[Written instruction] Pull out each line in the records that contains the word "repeat", and copy it as it appears. Match upper and lower case.

— Start Material for this exercise —

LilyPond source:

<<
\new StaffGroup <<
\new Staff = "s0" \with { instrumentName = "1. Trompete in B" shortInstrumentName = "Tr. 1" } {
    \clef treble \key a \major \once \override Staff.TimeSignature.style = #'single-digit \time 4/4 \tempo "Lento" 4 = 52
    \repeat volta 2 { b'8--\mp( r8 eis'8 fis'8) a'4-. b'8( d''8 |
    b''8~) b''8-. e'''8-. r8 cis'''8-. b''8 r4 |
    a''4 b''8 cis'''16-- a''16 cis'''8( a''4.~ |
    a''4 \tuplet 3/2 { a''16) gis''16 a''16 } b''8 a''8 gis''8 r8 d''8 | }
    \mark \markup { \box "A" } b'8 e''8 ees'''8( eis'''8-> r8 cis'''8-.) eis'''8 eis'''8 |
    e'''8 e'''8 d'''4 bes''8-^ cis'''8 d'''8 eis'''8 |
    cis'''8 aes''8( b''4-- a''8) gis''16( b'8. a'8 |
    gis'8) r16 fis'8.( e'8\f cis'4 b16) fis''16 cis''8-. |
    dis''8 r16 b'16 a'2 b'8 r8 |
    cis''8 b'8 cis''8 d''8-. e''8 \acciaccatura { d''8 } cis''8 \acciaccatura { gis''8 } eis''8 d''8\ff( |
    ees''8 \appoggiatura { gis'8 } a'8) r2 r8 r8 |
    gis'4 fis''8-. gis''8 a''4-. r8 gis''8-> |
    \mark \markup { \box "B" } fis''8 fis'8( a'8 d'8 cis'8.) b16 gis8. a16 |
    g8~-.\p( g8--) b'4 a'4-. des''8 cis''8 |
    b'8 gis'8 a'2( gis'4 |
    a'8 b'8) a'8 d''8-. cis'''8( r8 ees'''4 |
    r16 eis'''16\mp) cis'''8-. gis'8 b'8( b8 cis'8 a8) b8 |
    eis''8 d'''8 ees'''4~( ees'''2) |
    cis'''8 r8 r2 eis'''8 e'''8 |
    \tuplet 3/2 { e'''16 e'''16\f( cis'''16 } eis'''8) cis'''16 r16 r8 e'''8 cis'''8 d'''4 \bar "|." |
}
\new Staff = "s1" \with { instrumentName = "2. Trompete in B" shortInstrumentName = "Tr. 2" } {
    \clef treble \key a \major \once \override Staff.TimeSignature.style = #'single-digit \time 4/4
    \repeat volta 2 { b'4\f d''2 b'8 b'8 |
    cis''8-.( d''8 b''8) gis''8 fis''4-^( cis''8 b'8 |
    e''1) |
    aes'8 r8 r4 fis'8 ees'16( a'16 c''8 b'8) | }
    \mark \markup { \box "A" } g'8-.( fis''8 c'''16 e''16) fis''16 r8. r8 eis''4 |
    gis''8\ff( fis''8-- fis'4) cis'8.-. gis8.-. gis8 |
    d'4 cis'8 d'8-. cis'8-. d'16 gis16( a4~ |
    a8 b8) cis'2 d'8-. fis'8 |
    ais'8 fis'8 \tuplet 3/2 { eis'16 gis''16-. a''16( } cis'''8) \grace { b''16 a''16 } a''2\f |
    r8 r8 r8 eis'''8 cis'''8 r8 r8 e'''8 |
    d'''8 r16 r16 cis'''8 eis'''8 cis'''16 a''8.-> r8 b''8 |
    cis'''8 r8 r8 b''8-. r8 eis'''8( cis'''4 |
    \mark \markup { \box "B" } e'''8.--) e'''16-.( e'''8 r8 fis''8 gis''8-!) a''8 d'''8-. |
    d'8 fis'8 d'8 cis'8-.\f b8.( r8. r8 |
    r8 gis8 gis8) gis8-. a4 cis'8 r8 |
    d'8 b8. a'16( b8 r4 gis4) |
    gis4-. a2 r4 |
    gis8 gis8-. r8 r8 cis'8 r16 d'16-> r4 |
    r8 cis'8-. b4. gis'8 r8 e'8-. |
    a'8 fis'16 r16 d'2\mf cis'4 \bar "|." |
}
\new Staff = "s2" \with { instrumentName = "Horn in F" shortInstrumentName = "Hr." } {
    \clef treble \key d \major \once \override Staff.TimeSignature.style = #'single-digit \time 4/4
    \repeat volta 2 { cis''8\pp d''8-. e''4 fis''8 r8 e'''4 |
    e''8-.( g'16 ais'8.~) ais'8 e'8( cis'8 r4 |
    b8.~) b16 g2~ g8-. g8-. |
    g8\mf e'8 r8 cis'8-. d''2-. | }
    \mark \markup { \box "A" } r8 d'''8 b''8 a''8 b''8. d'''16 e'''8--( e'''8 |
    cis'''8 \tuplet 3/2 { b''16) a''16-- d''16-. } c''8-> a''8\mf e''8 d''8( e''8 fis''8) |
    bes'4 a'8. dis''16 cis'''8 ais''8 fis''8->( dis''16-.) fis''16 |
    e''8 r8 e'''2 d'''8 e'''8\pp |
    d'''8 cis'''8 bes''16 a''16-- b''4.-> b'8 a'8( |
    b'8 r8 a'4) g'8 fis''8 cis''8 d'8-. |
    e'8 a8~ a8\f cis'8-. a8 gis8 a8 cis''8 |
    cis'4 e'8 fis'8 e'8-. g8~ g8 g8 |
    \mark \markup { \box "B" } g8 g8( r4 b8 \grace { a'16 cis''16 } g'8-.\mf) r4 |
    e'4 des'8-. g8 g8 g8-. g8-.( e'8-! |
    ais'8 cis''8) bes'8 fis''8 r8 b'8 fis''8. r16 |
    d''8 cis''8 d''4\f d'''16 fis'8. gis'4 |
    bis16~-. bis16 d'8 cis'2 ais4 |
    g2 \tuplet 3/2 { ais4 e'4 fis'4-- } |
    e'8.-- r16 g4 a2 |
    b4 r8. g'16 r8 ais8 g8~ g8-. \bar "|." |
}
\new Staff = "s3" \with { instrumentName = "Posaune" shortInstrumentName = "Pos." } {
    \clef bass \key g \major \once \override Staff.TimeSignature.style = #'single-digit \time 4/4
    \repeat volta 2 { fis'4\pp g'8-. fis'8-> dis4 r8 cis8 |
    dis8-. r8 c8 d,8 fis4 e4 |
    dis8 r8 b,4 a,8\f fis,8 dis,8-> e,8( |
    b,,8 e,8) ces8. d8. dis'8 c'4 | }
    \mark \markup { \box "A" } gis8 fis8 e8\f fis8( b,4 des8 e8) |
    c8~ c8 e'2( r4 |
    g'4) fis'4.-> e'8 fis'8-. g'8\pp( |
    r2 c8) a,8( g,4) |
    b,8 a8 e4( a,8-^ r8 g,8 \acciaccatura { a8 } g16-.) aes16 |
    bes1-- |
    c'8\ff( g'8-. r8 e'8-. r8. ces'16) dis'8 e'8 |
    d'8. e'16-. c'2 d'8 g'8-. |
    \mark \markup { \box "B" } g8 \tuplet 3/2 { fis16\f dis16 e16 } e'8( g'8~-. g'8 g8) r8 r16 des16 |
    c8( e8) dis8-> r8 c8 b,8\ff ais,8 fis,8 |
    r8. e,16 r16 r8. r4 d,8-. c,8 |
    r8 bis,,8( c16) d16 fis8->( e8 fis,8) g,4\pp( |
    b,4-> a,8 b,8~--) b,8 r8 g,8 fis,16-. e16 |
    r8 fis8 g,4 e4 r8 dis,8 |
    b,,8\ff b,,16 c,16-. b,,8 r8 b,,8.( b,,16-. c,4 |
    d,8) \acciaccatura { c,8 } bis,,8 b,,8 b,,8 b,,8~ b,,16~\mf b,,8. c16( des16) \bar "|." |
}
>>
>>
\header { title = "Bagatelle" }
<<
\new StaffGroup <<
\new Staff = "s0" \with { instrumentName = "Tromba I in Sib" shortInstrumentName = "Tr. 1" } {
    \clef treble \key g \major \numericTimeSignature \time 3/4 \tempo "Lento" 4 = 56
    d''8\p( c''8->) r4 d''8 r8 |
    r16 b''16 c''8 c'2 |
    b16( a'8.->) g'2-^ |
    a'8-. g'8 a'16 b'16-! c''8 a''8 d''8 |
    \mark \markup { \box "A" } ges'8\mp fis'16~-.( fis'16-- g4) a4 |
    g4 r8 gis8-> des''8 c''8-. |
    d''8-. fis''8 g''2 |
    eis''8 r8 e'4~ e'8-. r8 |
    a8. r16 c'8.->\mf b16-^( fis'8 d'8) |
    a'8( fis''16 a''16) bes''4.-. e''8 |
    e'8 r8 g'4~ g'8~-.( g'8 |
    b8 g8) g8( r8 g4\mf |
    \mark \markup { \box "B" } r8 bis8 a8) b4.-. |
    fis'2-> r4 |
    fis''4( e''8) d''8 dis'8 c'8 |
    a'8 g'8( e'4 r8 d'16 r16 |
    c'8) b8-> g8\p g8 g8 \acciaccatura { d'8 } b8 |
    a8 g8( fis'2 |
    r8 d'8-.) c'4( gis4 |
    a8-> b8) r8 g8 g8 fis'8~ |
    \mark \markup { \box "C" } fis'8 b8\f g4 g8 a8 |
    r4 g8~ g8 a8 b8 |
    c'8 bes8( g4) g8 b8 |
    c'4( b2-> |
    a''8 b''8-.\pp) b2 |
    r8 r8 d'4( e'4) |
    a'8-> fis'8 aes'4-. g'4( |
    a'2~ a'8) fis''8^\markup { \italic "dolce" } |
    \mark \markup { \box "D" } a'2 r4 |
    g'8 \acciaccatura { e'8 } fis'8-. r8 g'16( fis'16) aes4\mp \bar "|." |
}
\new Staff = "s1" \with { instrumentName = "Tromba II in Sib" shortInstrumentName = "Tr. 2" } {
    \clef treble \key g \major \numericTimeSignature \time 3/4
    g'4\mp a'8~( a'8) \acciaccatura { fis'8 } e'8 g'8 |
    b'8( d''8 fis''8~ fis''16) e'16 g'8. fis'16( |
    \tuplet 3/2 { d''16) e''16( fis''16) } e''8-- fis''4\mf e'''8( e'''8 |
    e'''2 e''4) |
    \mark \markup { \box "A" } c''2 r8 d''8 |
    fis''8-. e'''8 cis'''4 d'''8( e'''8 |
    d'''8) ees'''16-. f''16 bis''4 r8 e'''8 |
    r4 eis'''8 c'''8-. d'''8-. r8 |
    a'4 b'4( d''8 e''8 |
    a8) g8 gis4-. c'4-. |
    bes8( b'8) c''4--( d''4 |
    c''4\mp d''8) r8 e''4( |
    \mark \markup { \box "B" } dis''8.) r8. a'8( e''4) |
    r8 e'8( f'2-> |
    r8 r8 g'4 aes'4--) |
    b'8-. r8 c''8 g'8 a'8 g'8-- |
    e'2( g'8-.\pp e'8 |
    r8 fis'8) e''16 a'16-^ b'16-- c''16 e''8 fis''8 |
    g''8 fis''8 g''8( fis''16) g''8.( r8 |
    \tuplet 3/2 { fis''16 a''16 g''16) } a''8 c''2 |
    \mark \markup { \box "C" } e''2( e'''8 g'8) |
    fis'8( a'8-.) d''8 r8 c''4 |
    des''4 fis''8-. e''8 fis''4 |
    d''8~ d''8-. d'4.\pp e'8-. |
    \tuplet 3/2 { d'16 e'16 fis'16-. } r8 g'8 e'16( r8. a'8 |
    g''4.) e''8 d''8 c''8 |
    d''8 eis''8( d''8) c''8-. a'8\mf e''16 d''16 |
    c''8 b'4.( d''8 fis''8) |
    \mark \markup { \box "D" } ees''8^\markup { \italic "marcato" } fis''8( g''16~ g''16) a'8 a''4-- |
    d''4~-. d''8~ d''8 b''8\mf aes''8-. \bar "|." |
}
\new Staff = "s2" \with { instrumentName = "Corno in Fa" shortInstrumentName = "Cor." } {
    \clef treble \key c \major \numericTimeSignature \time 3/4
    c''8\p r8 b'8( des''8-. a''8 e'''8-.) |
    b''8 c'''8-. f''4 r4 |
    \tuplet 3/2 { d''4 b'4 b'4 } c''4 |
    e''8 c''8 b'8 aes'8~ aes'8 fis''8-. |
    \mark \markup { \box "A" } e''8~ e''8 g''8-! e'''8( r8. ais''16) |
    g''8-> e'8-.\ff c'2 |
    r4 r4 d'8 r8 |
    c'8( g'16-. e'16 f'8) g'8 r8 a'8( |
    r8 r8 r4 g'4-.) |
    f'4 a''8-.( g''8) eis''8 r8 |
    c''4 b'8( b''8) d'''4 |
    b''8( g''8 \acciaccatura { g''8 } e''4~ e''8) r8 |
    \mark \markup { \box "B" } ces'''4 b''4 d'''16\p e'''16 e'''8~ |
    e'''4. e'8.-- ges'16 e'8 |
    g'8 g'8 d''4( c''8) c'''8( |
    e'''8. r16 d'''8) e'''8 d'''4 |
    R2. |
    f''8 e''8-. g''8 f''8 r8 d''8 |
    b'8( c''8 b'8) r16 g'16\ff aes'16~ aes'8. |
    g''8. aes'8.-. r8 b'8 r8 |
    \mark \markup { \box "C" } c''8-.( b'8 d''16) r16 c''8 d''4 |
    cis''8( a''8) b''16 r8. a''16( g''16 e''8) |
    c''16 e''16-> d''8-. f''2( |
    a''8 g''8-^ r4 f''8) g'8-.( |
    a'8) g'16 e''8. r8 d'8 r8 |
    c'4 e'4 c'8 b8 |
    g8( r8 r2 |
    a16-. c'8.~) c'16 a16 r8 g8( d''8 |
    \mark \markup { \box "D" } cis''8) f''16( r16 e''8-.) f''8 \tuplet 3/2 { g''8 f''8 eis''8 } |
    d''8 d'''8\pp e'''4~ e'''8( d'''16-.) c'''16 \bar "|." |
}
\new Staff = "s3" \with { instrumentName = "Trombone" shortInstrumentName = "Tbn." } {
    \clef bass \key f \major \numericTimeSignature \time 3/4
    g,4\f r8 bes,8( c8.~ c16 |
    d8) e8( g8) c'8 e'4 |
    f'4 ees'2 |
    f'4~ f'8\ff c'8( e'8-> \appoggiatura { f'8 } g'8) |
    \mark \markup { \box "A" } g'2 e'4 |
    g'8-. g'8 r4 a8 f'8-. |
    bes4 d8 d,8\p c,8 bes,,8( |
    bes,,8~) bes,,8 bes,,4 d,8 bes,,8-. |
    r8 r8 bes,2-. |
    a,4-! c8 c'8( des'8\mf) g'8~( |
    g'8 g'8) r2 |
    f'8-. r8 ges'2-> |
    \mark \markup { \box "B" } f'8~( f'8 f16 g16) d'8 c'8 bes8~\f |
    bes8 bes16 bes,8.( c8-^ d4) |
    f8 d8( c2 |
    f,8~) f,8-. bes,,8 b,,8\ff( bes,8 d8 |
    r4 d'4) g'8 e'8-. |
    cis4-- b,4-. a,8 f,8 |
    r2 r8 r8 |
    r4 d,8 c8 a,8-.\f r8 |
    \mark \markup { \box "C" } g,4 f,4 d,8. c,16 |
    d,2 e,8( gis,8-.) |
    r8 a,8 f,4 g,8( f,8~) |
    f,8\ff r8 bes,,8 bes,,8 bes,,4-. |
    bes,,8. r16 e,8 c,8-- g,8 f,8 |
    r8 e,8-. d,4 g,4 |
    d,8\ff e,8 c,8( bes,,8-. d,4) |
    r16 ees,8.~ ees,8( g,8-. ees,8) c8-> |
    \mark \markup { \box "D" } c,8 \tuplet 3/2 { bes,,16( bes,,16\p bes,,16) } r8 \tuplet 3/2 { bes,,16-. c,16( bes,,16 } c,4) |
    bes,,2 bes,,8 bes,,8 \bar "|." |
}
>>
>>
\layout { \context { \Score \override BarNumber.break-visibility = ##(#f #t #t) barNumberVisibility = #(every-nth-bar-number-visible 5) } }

— End Material for this exercise —

[Exercise response]
    \repeat volta 2 { b'8--\mp( r8 eis'8 fis'8) a'4-. b'8( d''8 |
    \repeat volta 2 { b'4\f d''2 b'8 b'8 |
    \repeat volta 2 { cis''8\pp d''8-. e''4 fis''8 r8 e'''4 |
    \repeat volta 2 { fis'4\pp g'8-. fis'8-> dis4 r8 cis8 |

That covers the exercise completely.